> _Exercise_
Wherever the word "orange" turns up in a line of the entries, copy that line.

> _Information given_
_ _ _ _ _ _ _

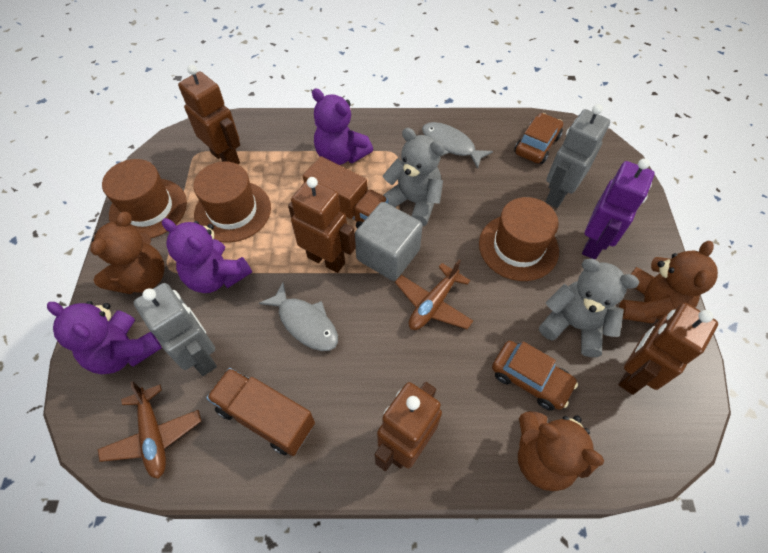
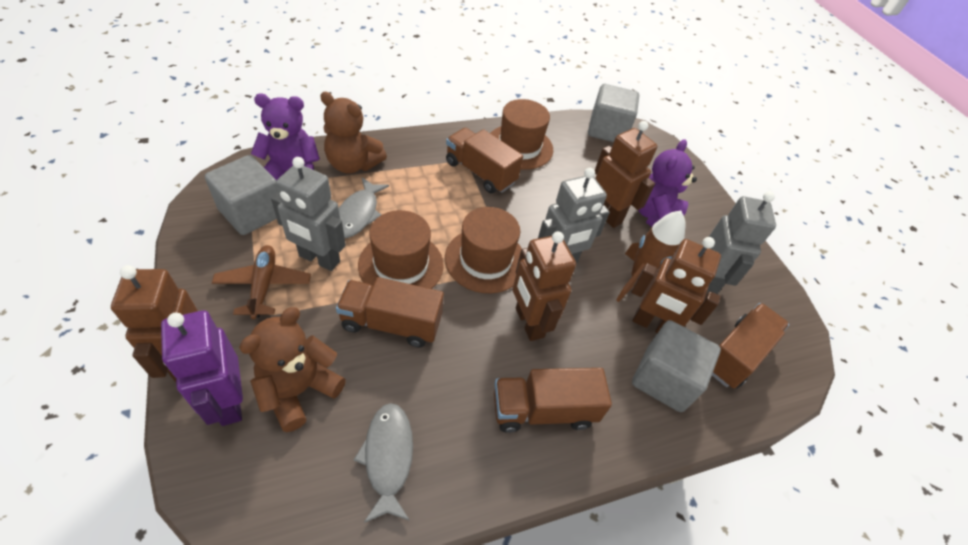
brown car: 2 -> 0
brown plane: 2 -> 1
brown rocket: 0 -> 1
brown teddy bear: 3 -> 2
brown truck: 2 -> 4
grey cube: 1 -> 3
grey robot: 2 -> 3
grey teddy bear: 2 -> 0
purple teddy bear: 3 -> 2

_ _ _ _ _ _ _

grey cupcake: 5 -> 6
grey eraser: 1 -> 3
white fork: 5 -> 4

_ _ _ _ _ _ _

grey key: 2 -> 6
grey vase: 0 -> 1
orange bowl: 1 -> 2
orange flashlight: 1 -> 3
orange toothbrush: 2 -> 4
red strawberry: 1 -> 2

_ _ _ _ _ _ _

> _Solution for this exercise_
orange bowl: 1 -> 2
orange flashlight: 1 -> 3
orange toothbrush: 2 -> 4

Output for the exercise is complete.